» **Data provided**
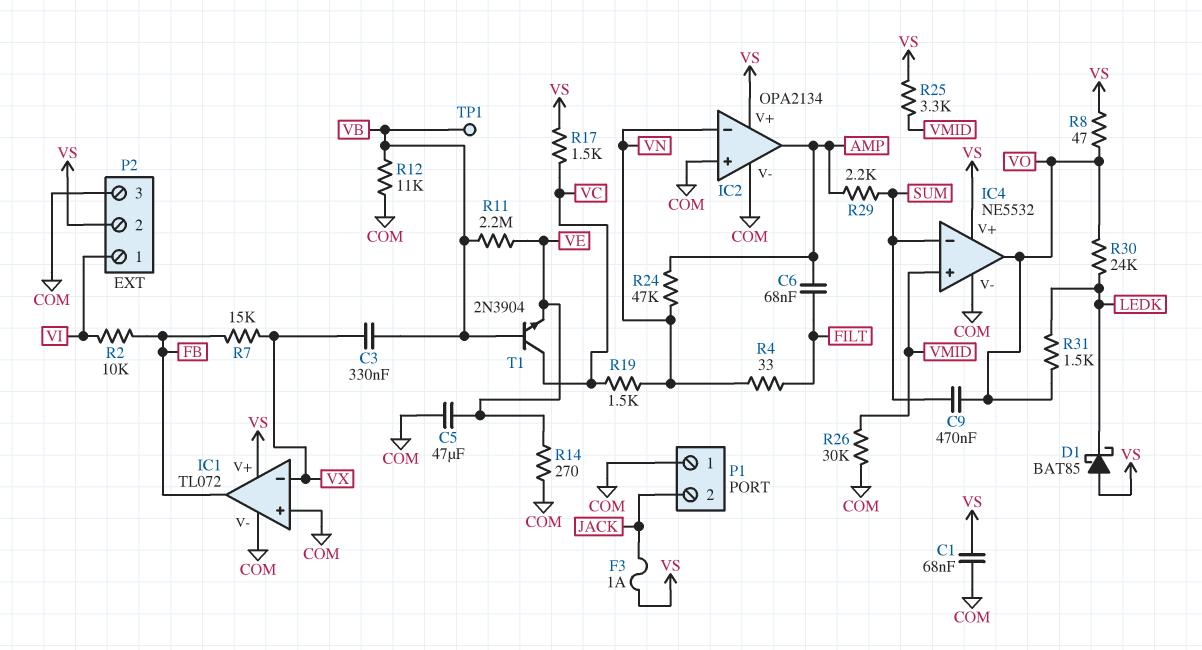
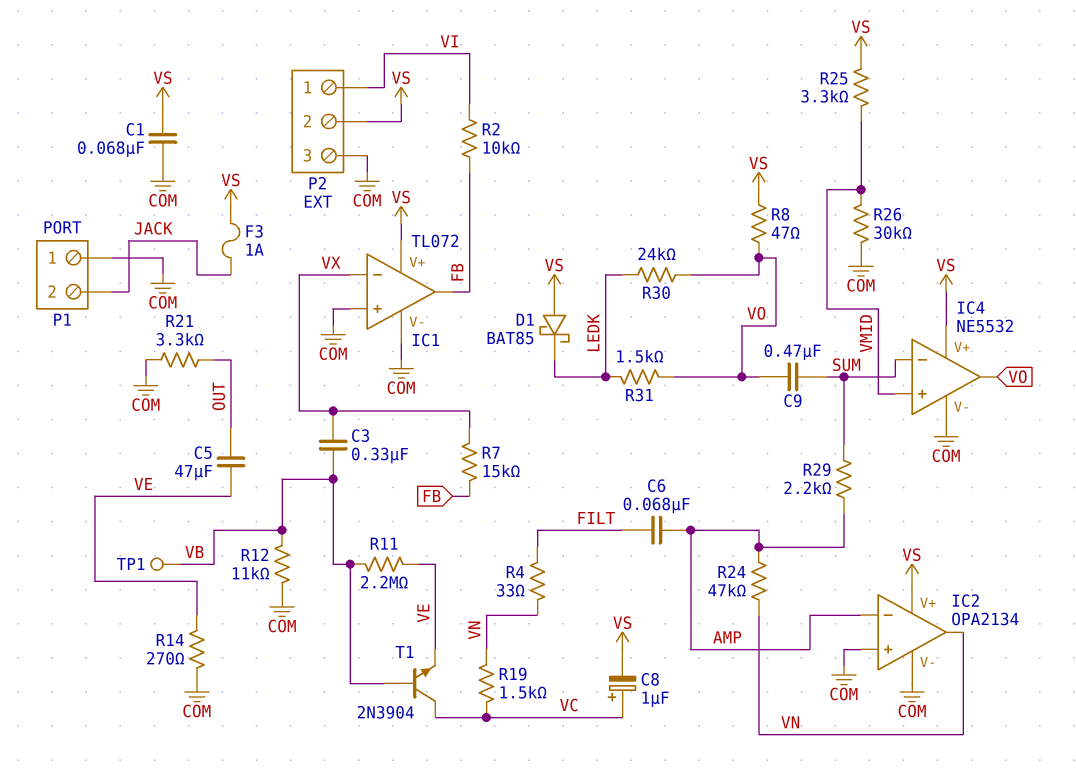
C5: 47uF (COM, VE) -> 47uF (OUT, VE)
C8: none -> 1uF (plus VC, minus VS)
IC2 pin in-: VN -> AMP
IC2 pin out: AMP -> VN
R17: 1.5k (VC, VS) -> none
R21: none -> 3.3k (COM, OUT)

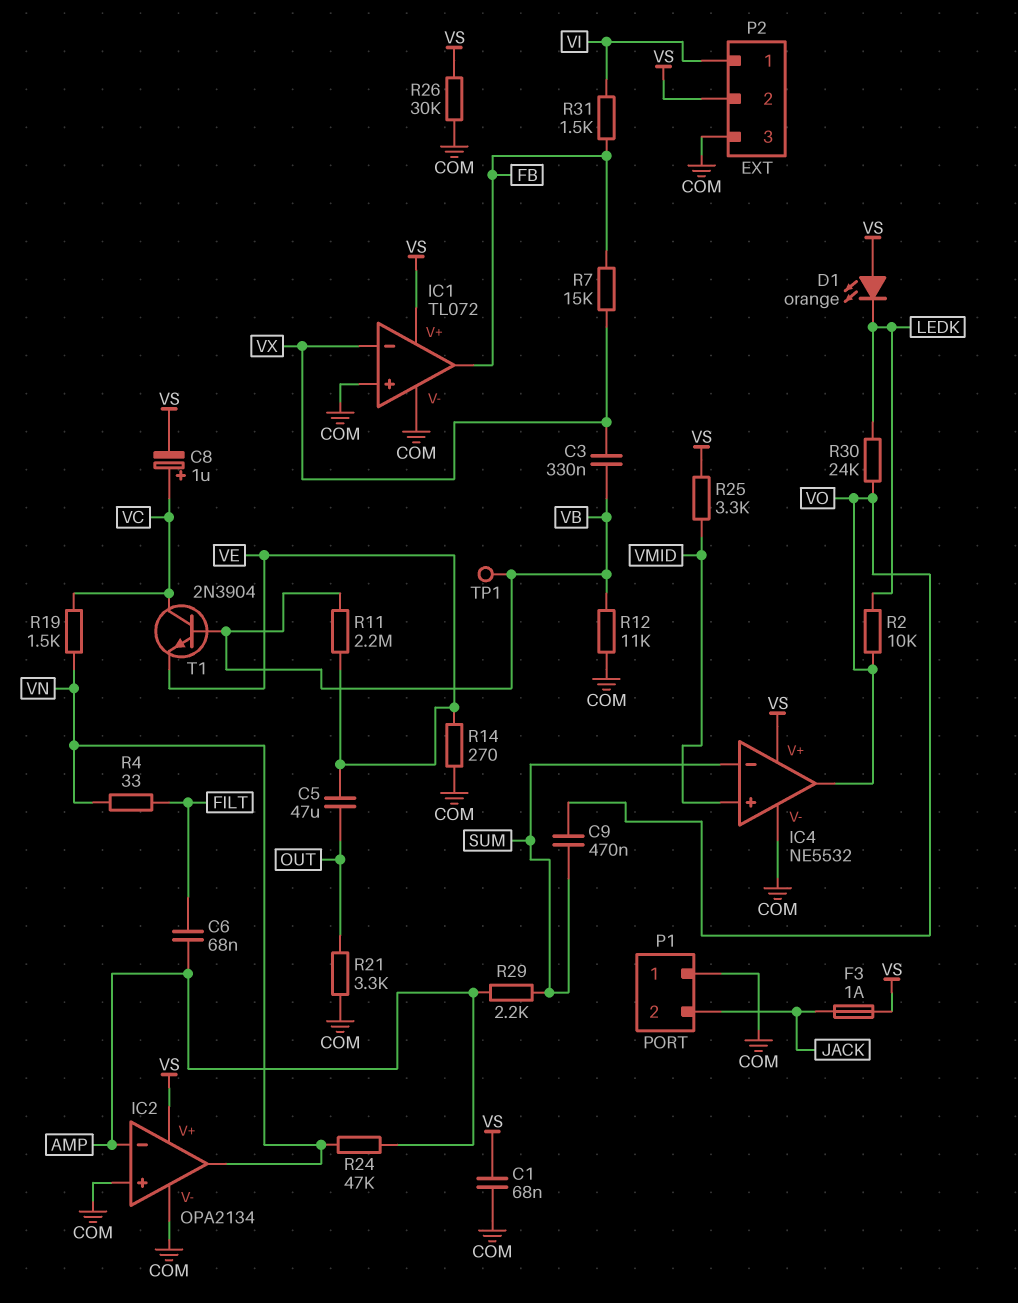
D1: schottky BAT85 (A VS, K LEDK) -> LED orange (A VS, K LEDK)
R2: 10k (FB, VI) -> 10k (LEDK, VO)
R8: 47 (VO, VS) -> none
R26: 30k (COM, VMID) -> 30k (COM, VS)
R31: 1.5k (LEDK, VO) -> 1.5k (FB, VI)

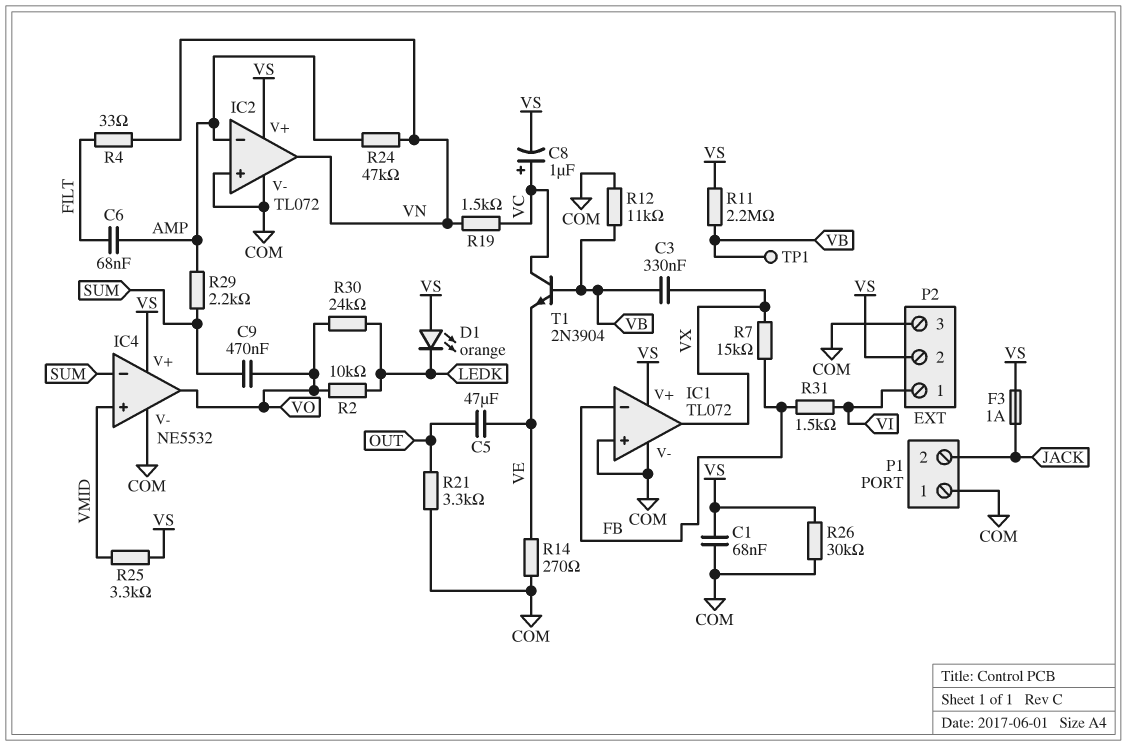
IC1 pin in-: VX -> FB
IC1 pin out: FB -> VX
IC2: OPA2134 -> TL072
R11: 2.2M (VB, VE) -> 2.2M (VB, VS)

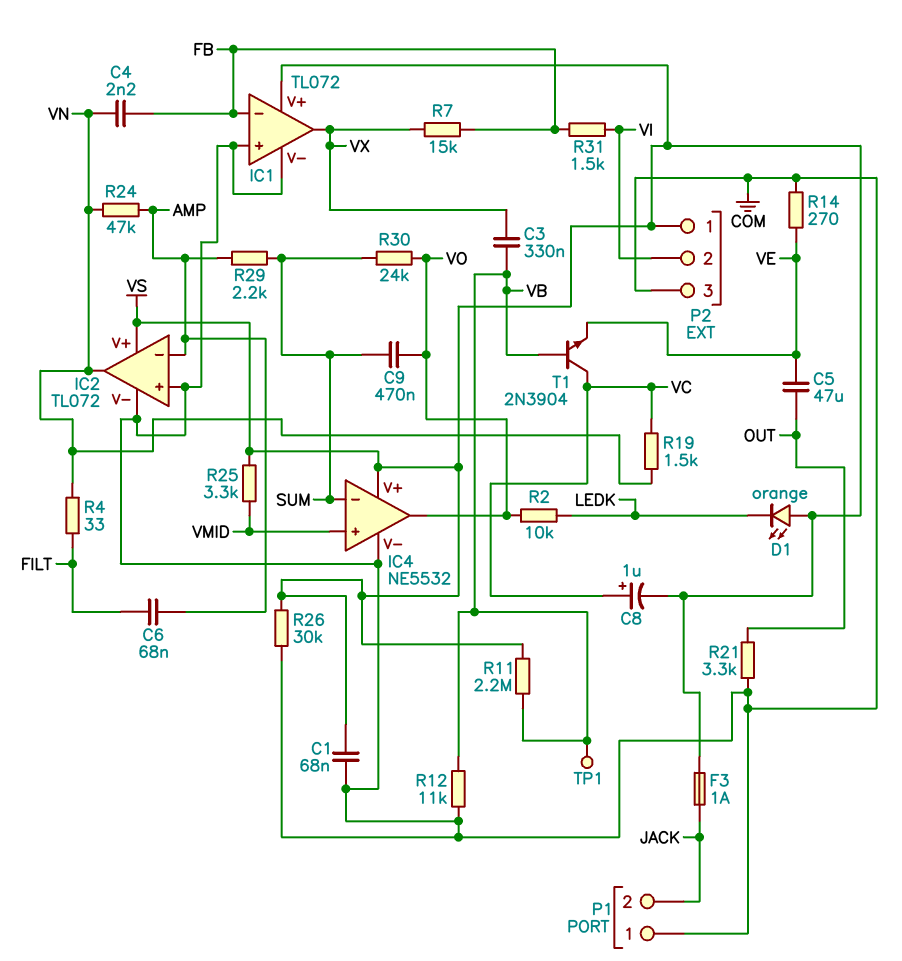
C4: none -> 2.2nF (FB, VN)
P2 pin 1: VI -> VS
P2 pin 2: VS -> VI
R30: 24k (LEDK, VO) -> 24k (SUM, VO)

» **Task requirements**
With the pictures omitted, print each line of the data above precisely as given.

» **Answer to this task**
C5: 47uF (COM, VE) -> 47uF (OUT, VE)
C8: none -> 1uF (plus VC, minus VS)
IC2 pin in-: VN -> AMP
IC2 pin out: AMP -> VN
R17: 1.5k (VC, VS) -> none
R21: none -> 3.3k (COM, OUT)

D1: schottky BAT85 (A VS, K LEDK) -> LED orange (A VS, K LEDK)
R2: 10k (FB, VI) -> 10k (LEDK, VO)
R8: 47 (VO, VS) -> none
R26: 30k (COM, VMID) -> 30k (COM, VS)
R31: 1.5k (LEDK, VO) -> 1.5k (FB, VI)

IC1 pin in-: VX -> FB
IC1 pin out: FB -> VX
IC2: OPA2134 -> TL072
R11: 2.2M (VB, VE) -> 2.2M (VB, VS)

C4: none -> 2.2nF (FB, VN)
P2 pin 1: VI -> VS
P2 pin 2: VS -> VI
R30: 24k (LEDK, VO) -> 24k (SUM, VO)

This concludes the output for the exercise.